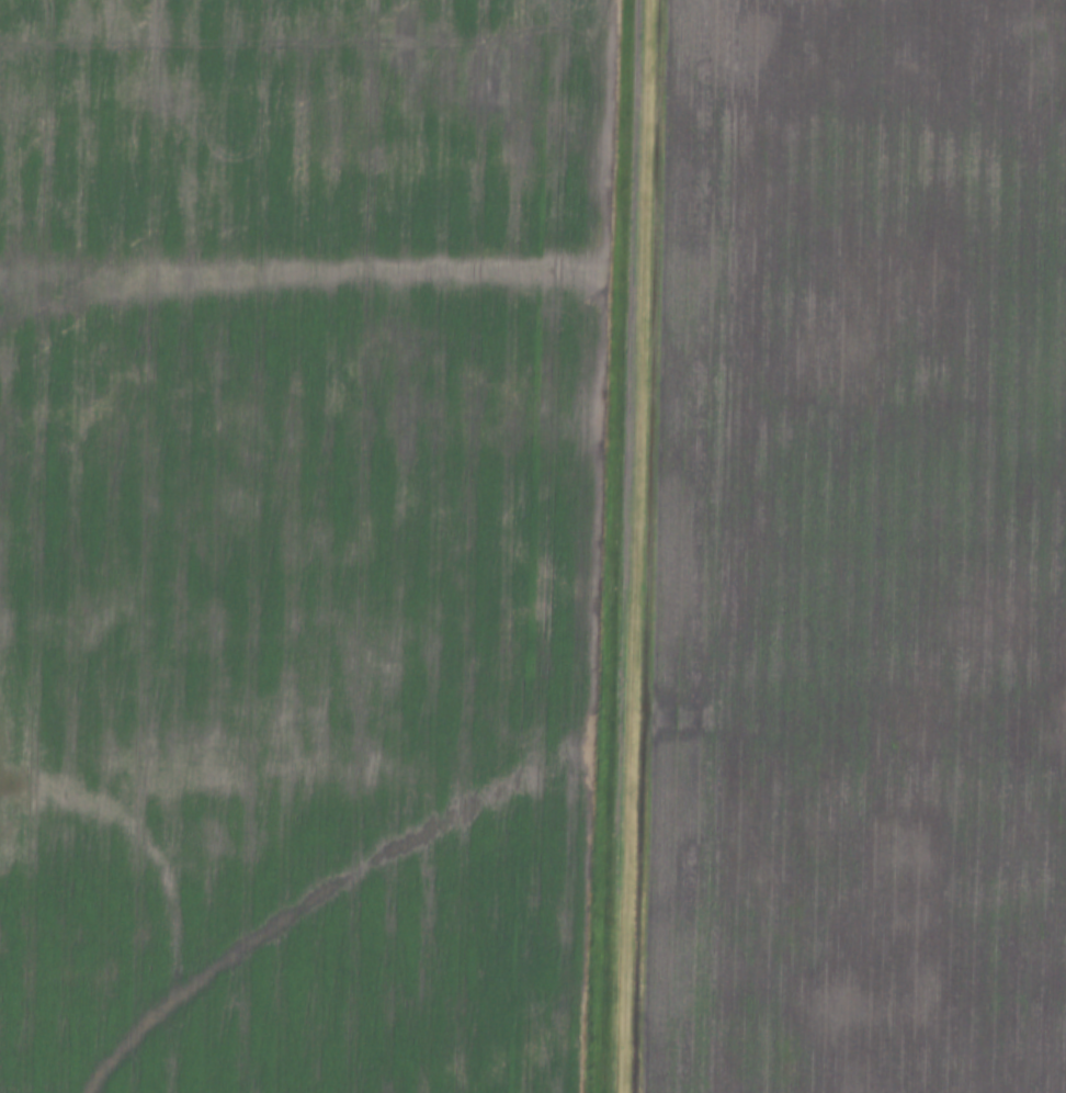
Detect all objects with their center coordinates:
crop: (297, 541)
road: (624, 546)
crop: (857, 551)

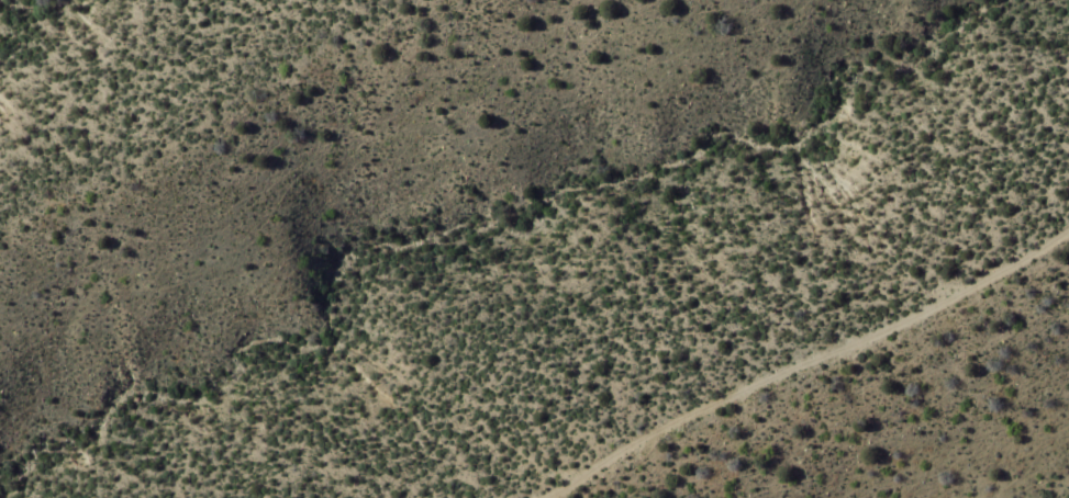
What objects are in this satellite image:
---
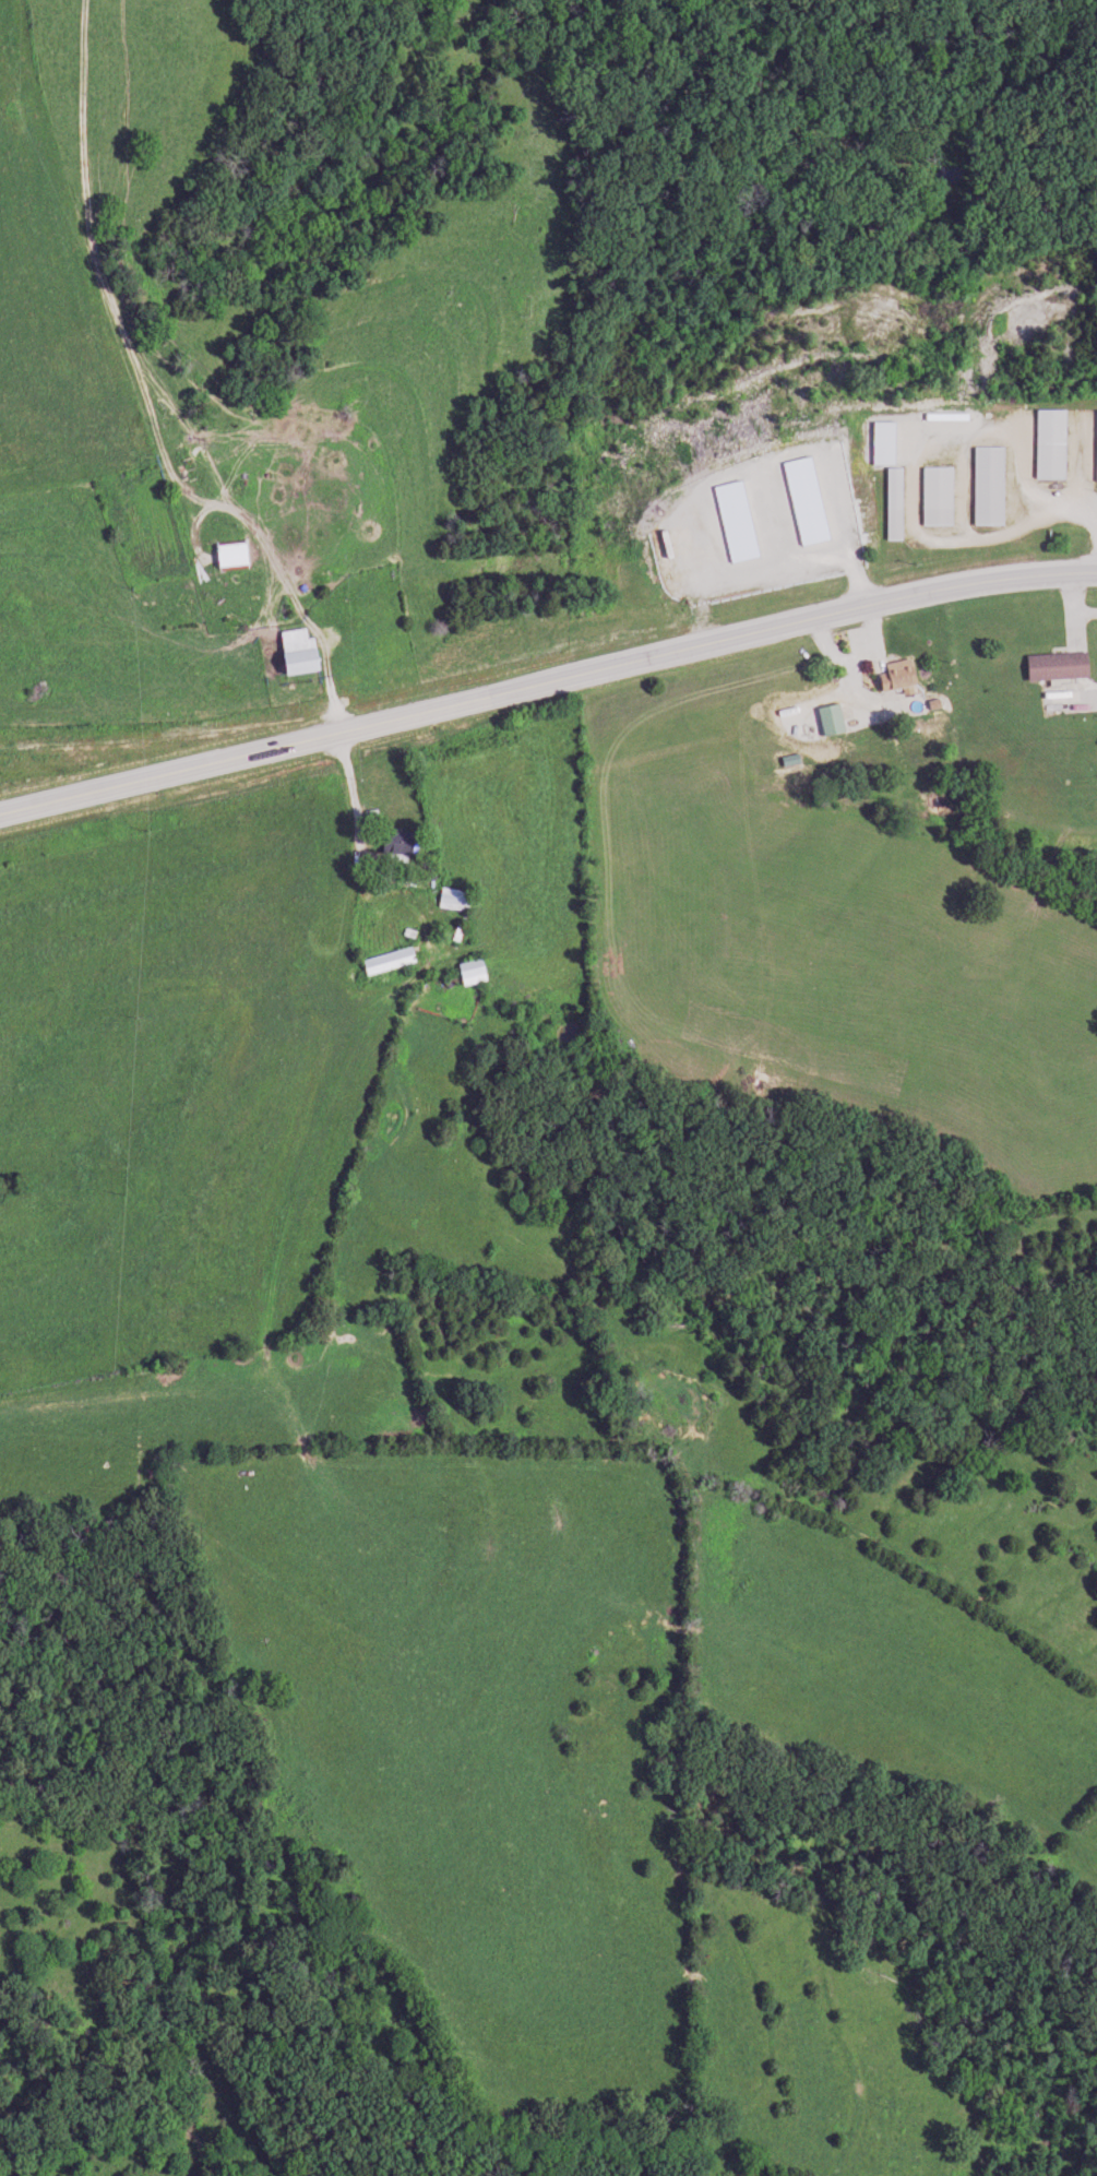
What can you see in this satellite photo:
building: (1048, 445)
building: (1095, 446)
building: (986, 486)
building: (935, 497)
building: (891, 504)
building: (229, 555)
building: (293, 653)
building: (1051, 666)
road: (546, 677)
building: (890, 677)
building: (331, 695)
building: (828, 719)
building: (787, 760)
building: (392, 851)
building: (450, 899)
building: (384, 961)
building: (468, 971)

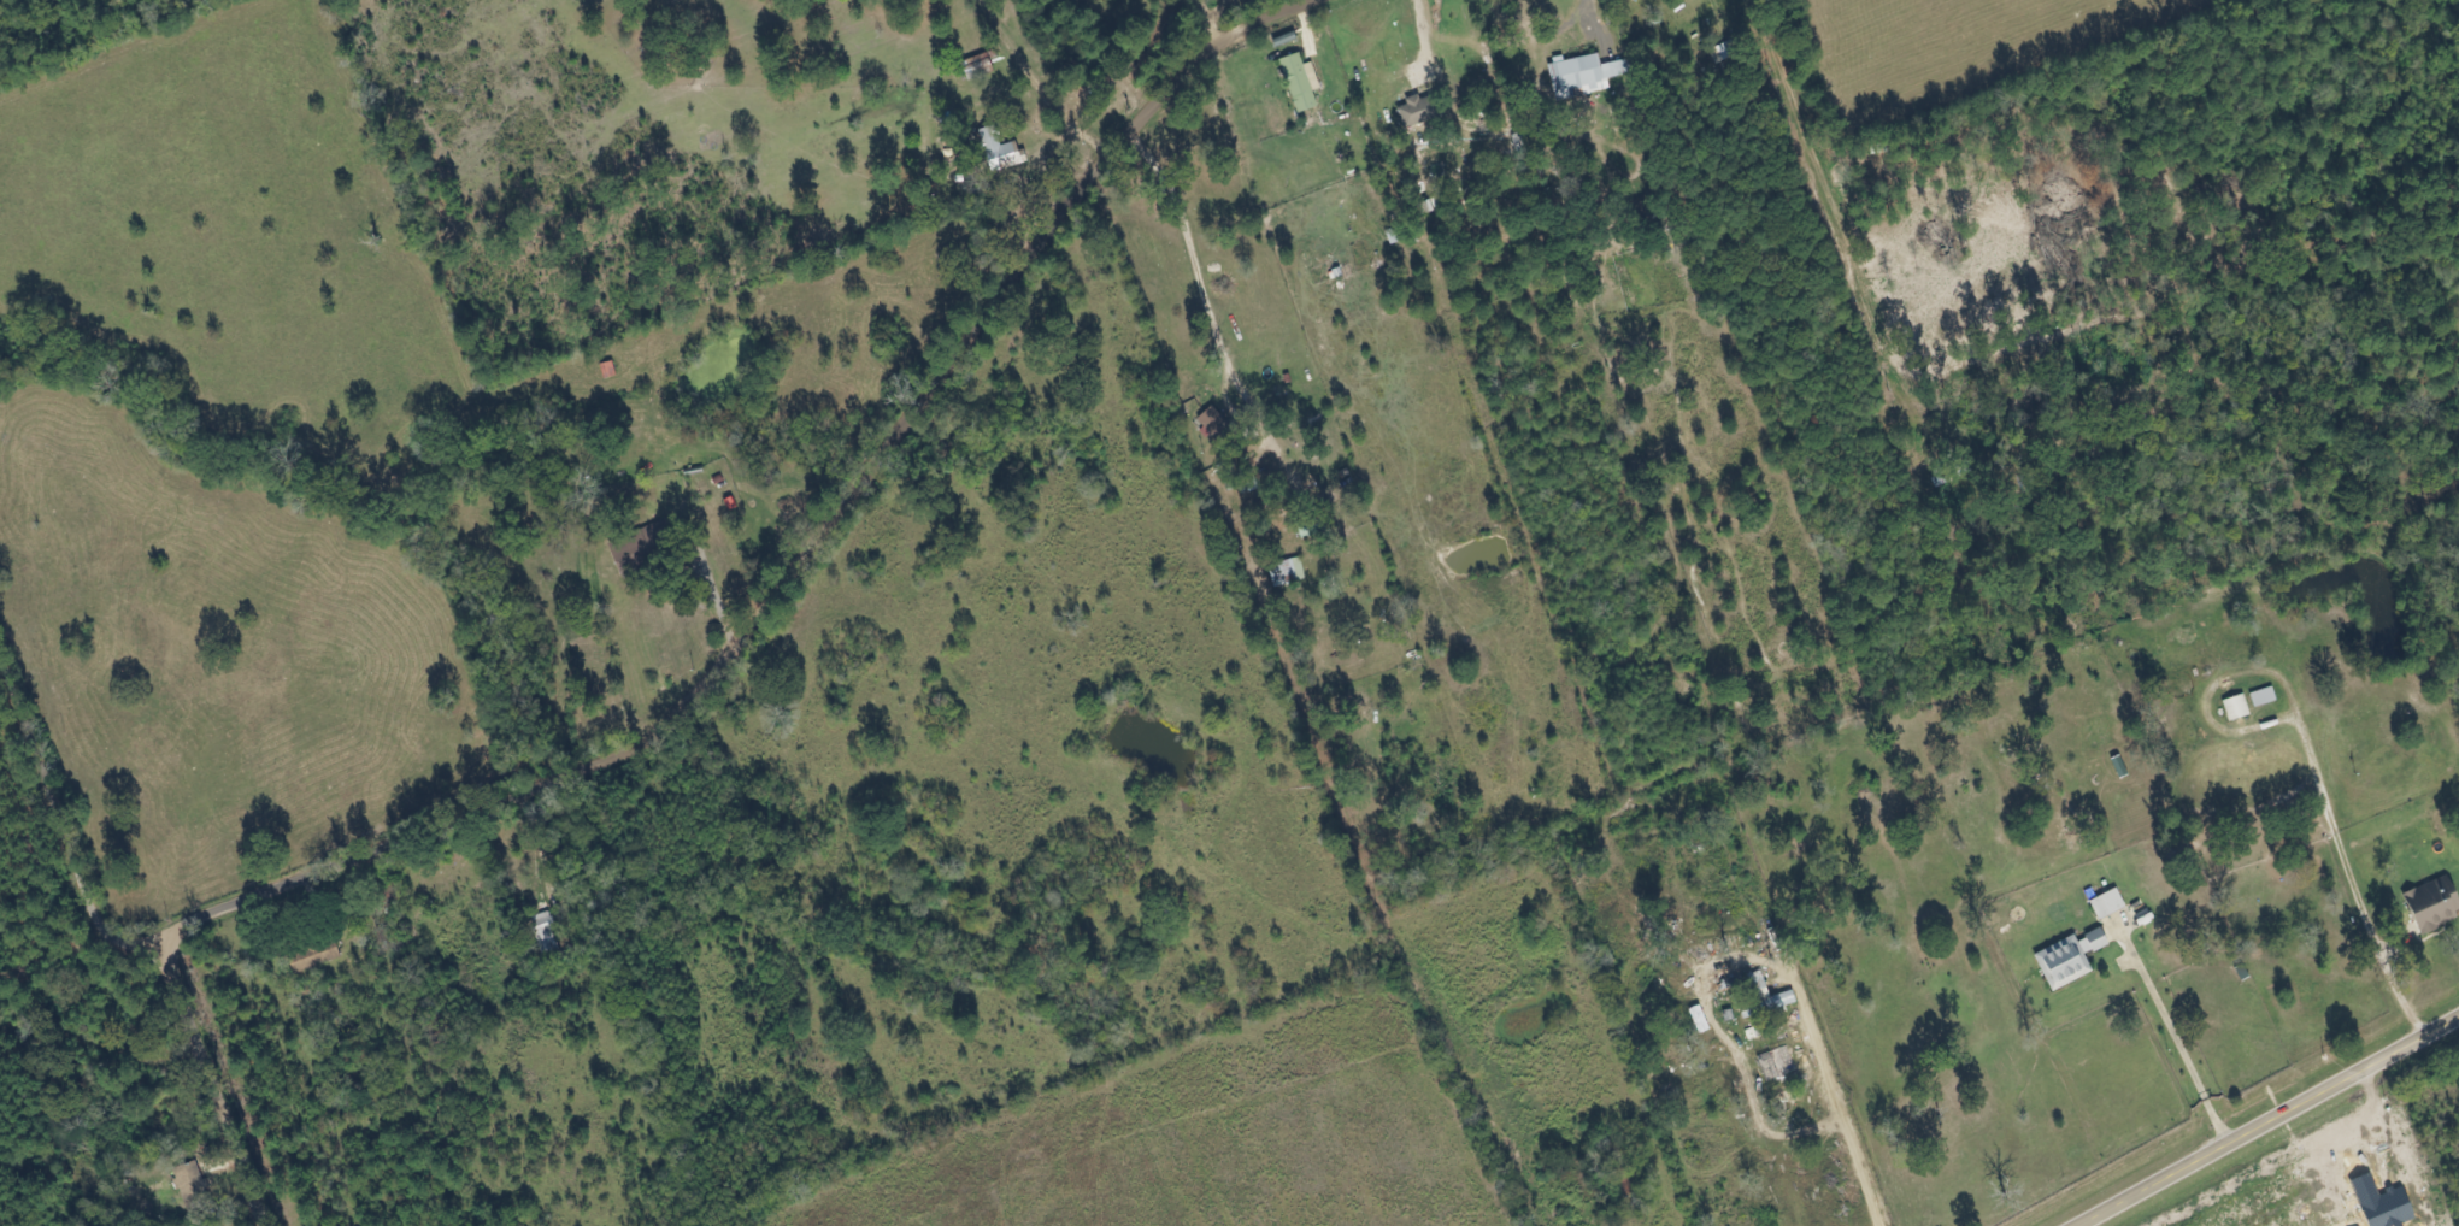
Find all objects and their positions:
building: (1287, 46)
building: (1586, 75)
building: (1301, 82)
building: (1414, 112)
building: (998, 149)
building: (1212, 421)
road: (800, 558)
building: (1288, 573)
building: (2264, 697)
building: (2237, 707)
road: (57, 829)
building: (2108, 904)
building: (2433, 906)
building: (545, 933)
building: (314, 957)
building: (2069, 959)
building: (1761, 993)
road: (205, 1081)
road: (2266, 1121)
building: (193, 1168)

- [ABOUT THIS TASK]
Of the lines above, copy only those from the one holding "Detect all objects" to the one holding "What objects are", both included, and exclude every image.

- [RESULT OF THIS TASK]
Detect all objects with their center coordinates:
crop: (297, 541)
road: (624, 546)
crop: (857, 551)

What objects are in this satellite image:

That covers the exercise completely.